Scan the material below for the string "none". Report every line that has it.

- Record set
###

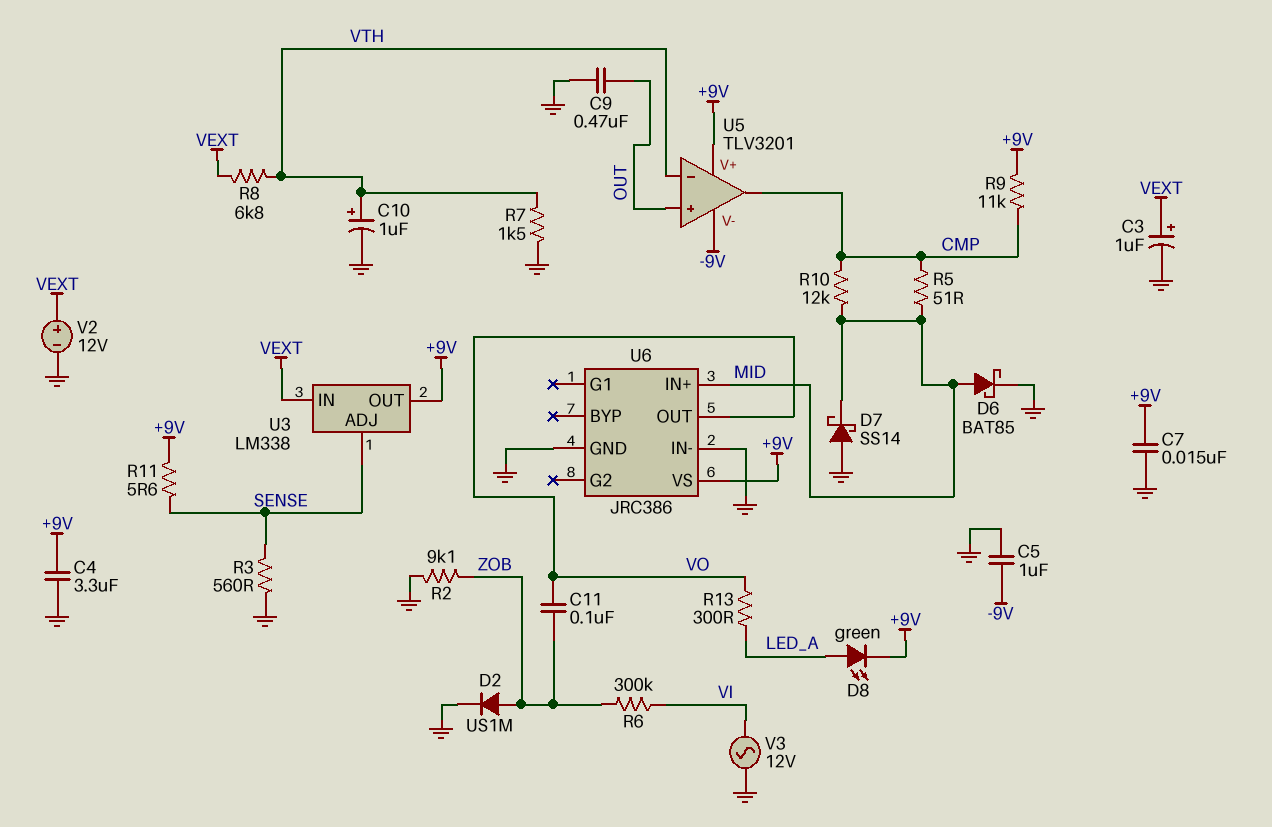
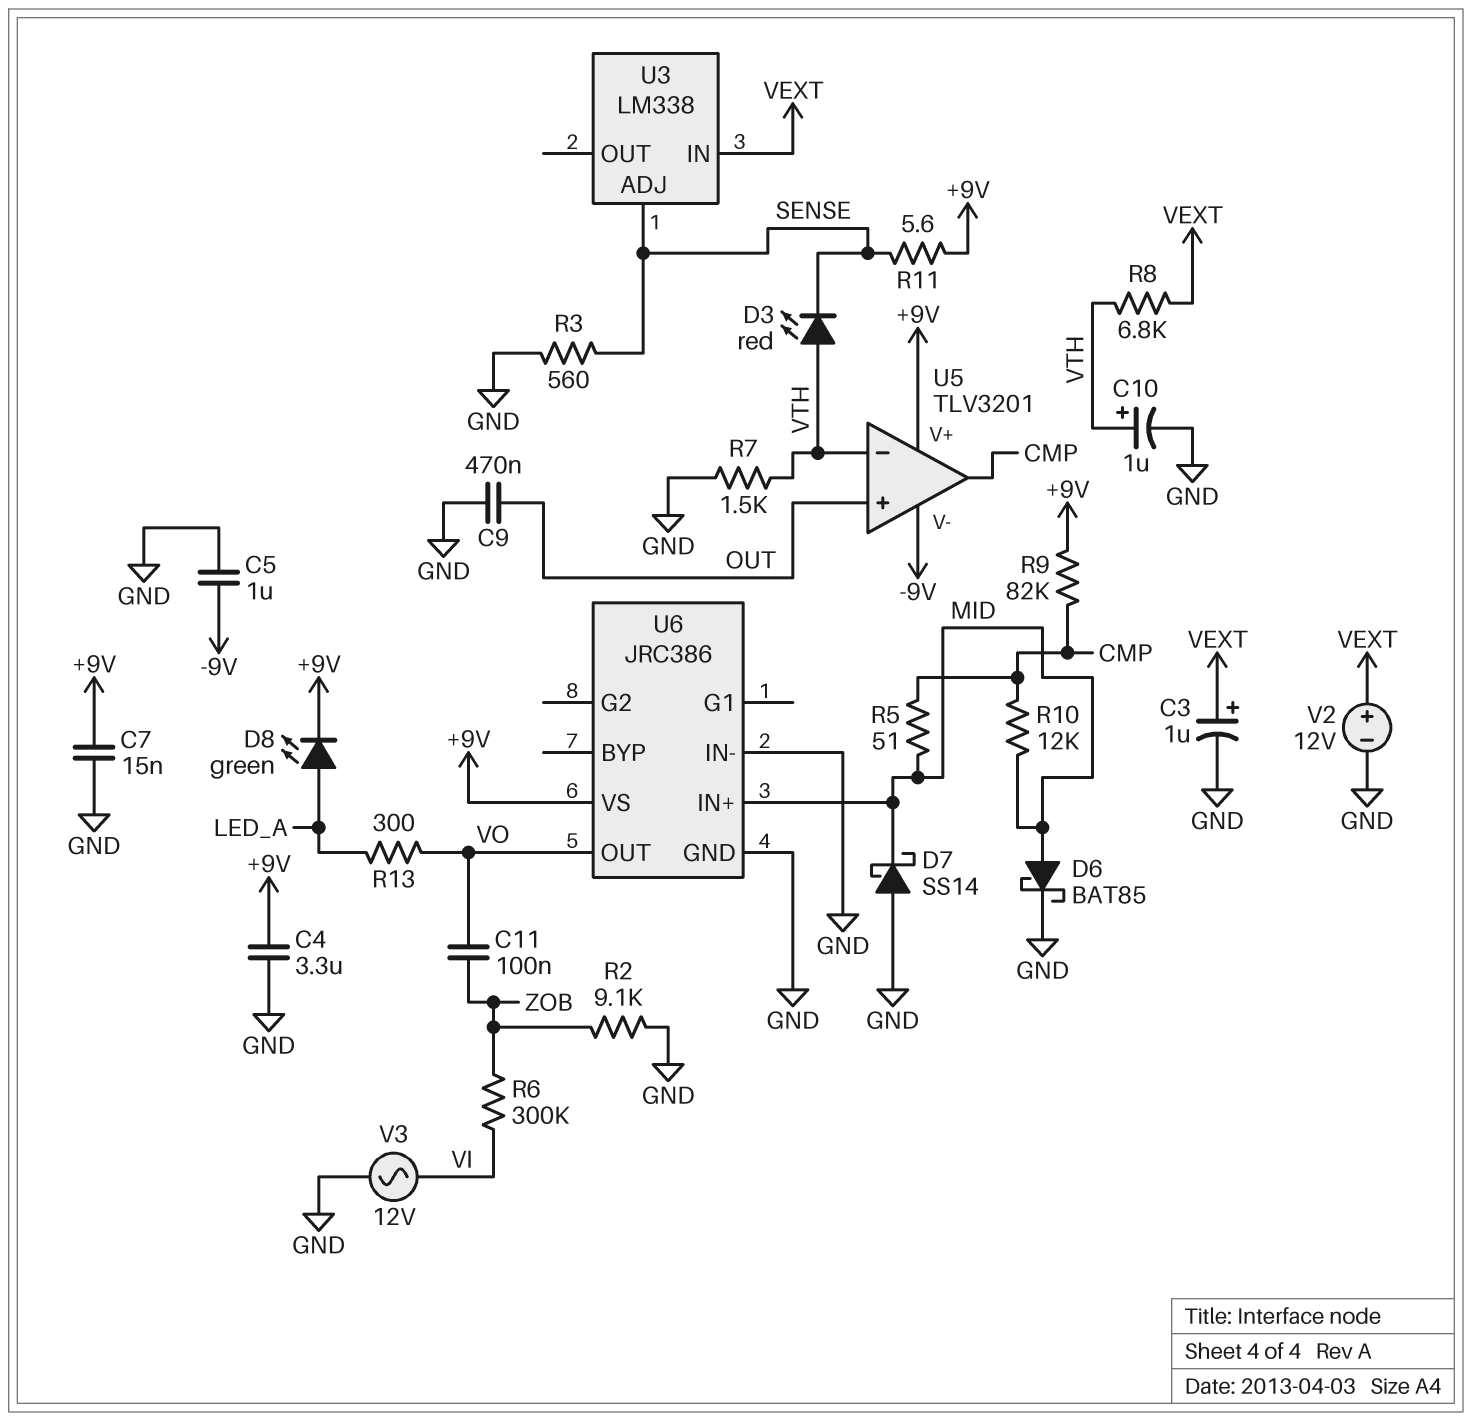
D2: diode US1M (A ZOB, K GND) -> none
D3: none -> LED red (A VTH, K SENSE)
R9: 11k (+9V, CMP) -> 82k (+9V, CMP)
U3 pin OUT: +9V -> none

###

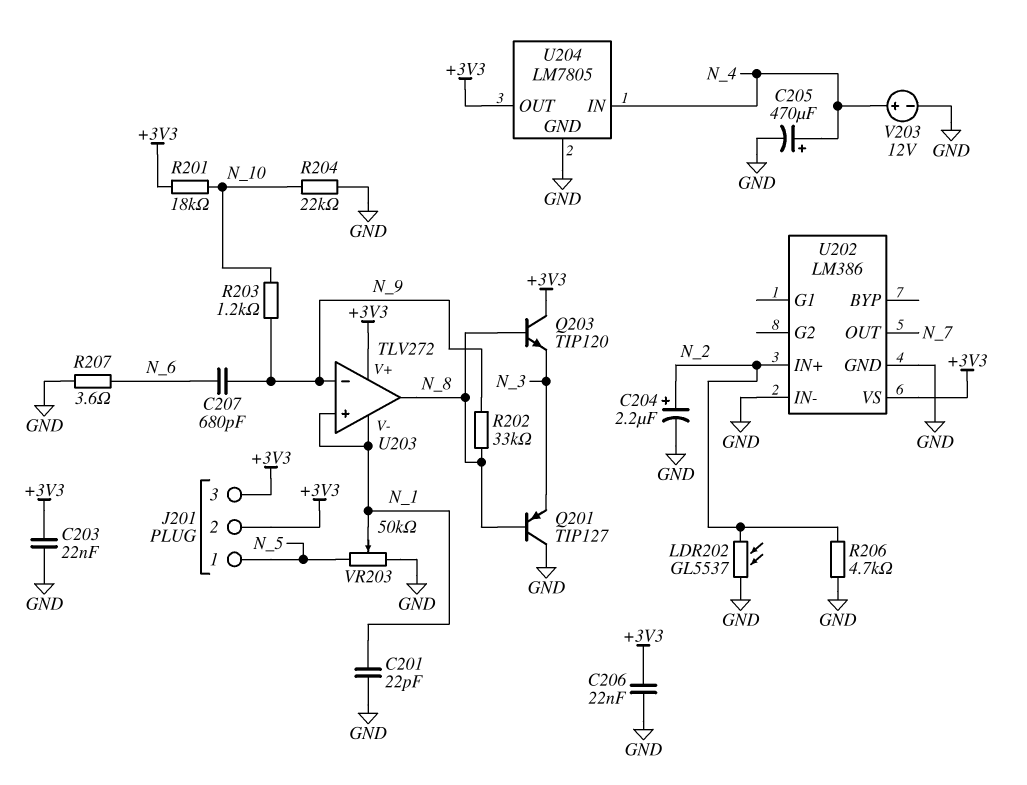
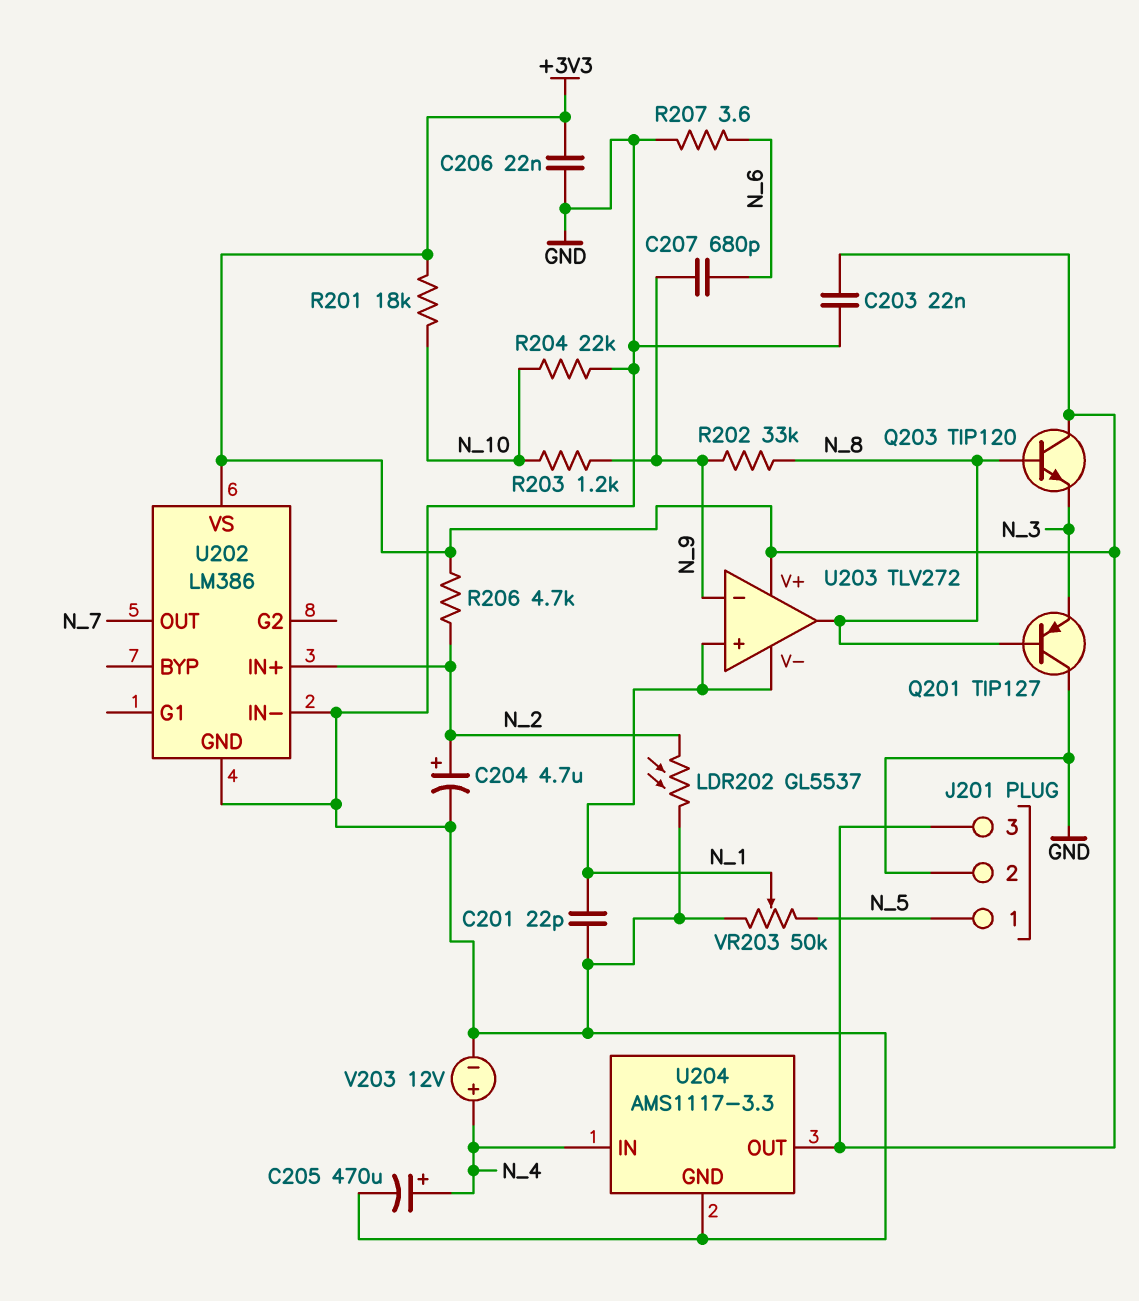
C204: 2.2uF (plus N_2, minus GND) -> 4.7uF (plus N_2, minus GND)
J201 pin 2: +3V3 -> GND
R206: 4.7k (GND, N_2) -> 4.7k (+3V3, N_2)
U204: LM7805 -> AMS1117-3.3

###

- Response area
D2: diode US1M (A ZOB, K GND) -> none
D3: none -> LED red (A VTH, K SENSE)
U3 pin OUT: +9V -> none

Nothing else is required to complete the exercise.